• **The task**:
Among the lines of data below, reproduce only those from the one with "brown fork [161,214,303,255]" through the one with "none -> red cap [270,285,333,325]", exactly as they stand, both ends included.

• **Data section**:

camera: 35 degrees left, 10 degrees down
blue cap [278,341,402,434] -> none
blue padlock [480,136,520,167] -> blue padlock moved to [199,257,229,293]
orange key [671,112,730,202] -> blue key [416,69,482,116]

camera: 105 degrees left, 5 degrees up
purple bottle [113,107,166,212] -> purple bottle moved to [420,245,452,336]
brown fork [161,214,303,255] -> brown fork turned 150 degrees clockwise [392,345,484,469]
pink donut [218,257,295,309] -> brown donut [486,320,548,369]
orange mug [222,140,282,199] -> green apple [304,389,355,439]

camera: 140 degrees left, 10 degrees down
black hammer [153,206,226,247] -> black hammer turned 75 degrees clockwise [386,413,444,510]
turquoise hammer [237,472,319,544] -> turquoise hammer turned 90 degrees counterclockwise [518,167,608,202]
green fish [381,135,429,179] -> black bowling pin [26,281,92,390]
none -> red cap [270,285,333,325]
...
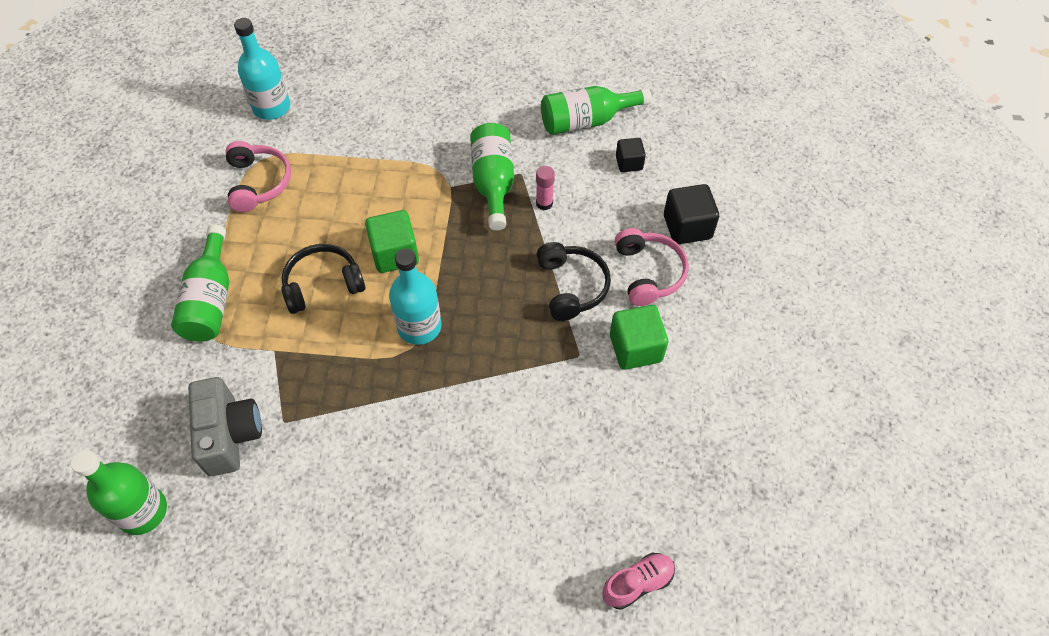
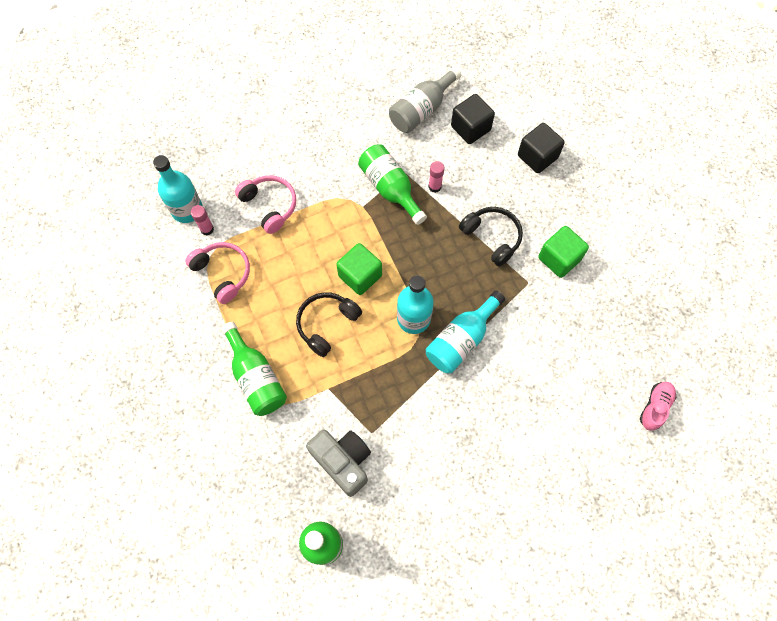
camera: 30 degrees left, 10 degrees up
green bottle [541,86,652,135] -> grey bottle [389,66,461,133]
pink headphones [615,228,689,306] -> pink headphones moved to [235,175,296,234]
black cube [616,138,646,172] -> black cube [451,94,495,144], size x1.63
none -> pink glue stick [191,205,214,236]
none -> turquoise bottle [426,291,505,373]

• **Your response**:
brown fork [161,214,303,255] -> brown fork turned 150 degrees clockwise [392,345,484,469]
pink donut [218,257,295,309] -> brown donut [486,320,548,369]
orange mug [222,140,282,199] -> green apple [304,389,355,439]

camera: 140 degrees left, 10 degrees down
black hammer [153,206,226,247] -> black hammer turned 75 degrees clockwise [386,413,444,510]
turquoise hammer [237,472,319,544] -> turquoise hammer turned 90 degrees counterclockwise [518,167,608,202]
green fish [381,135,429,179] -> black bowling pin [26,281,92,390]
none -> red cap [270,285,333,325]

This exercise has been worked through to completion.